━━━━━ PROVIDED DATA ━━━━━

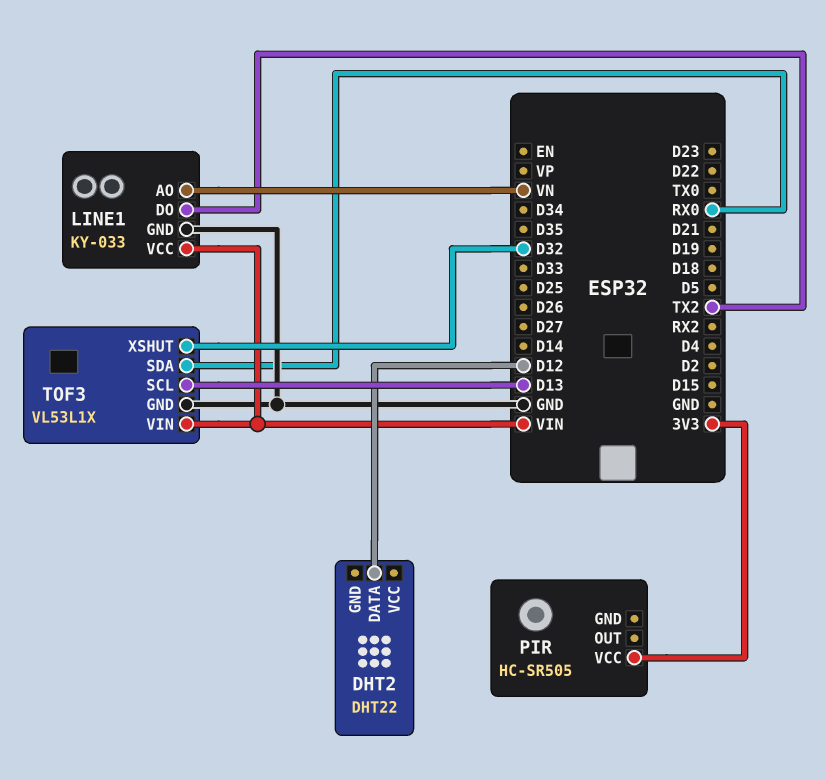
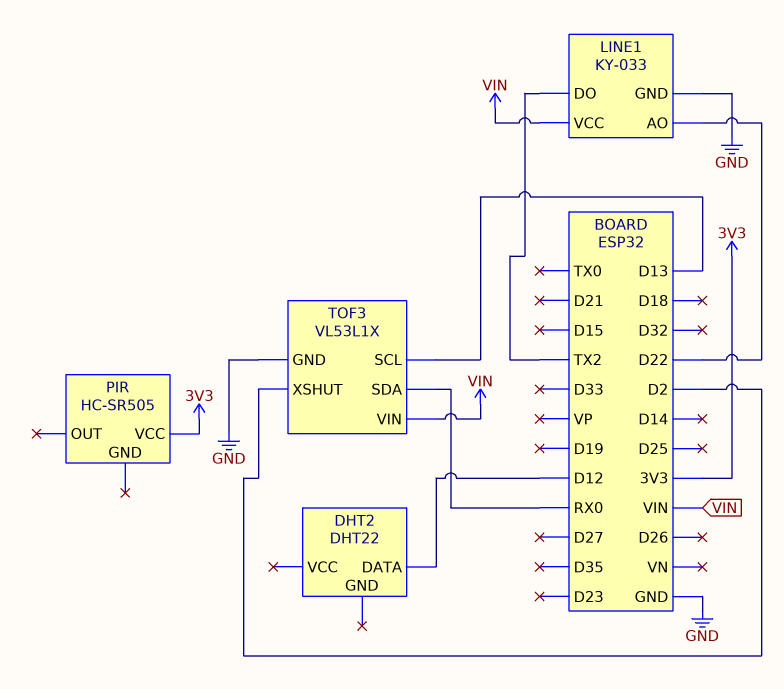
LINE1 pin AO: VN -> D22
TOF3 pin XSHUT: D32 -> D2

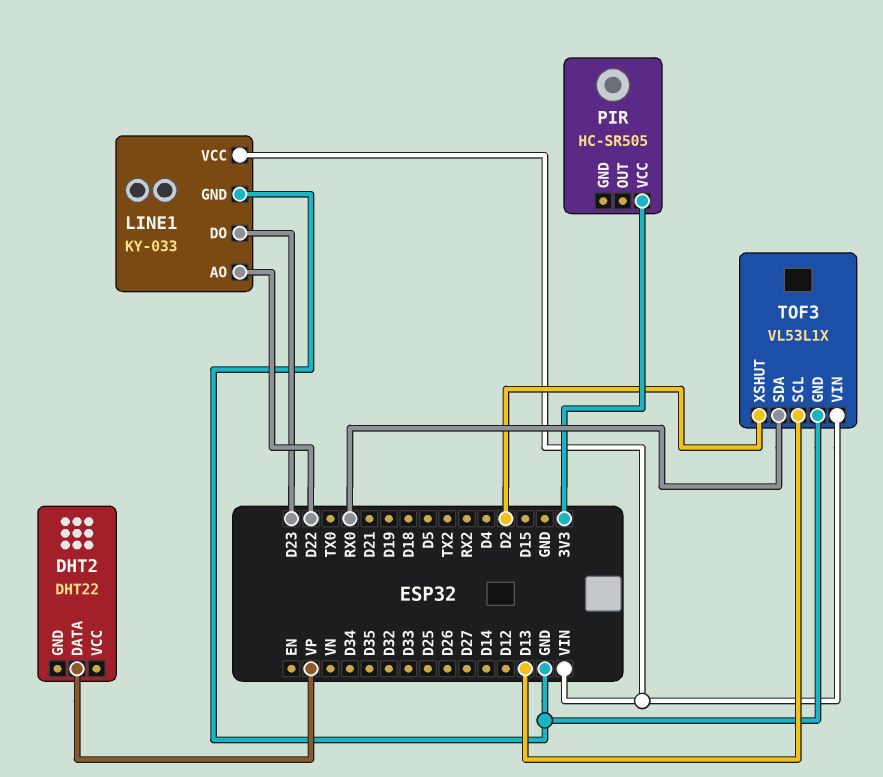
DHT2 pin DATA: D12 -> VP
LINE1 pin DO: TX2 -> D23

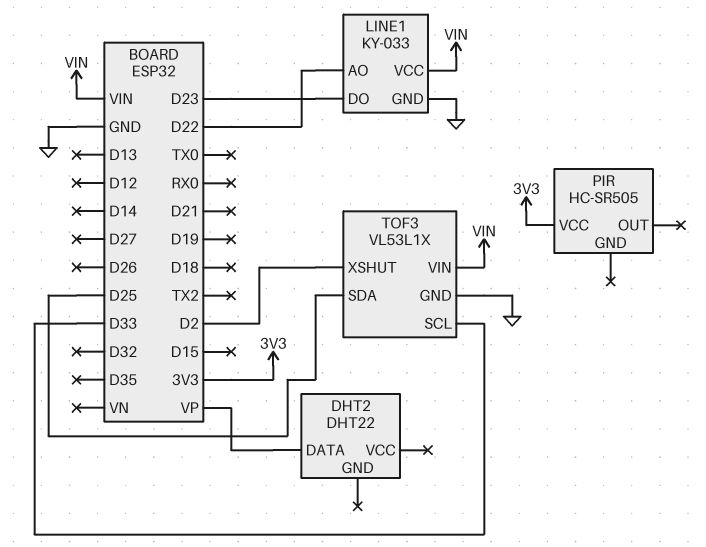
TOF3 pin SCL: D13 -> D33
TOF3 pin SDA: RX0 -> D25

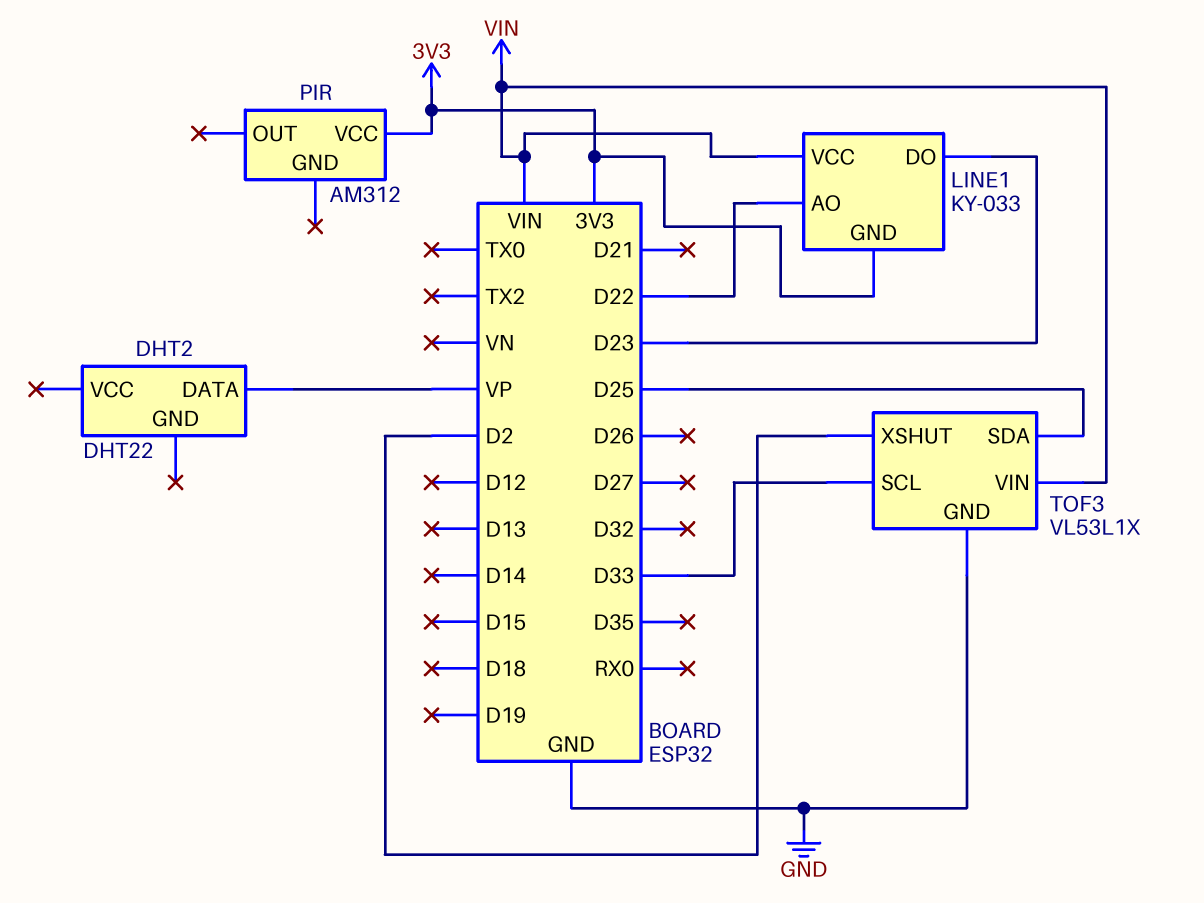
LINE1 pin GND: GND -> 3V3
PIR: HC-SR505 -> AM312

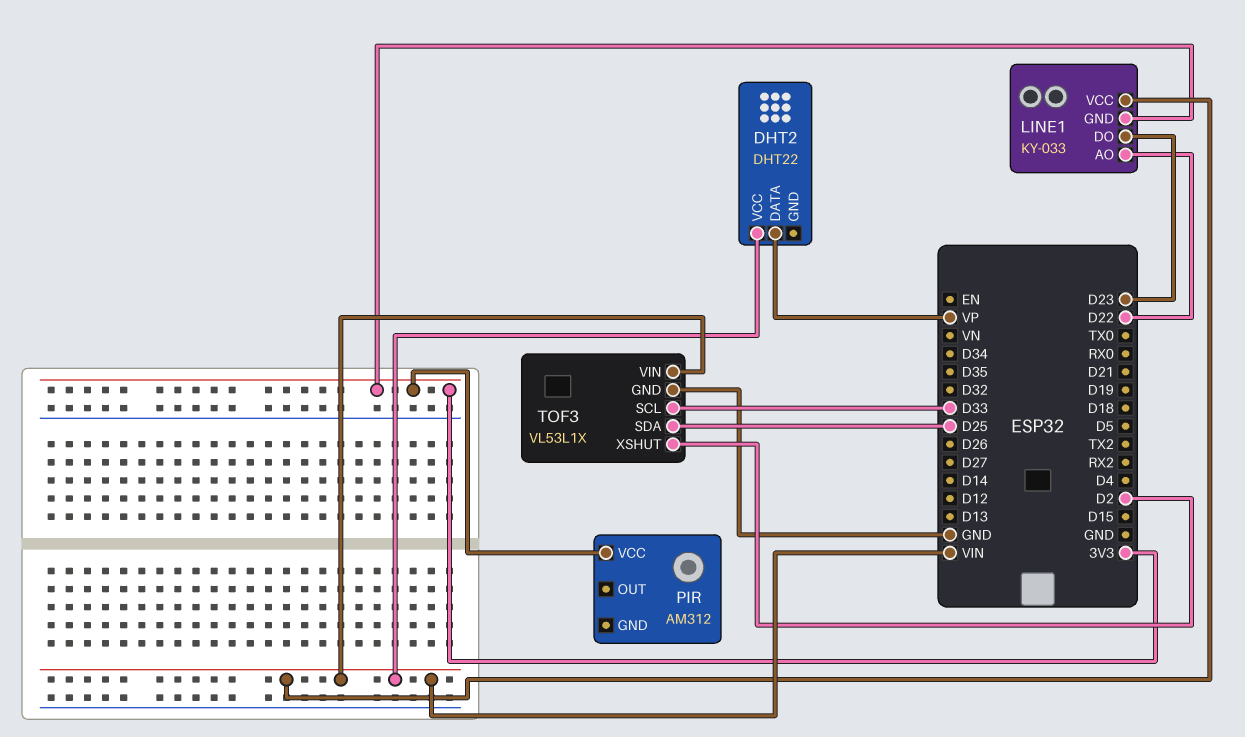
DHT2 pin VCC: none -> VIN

━━━━━

AIM OF THE EXERCISE:
Each line of the records above must be repeated exactly, but no picture belongs in the copy.

COMPLETED TASK:
LINE1 pin AO: VN -> D22
TOF3 pin XSHUT: D32 -> D2

DHT2 pin DATA: D12 -> VP
LINE1 pin DO: TX2 -> D23

TOF3 pin SCL: D13 -> D33
TOF3 pin SDA: RX0 -> D25

LINE1 pin GND: GND -> 3V3
PIR: HC-SR505 -> AM312

DHT2 pin VCC: none -> VIN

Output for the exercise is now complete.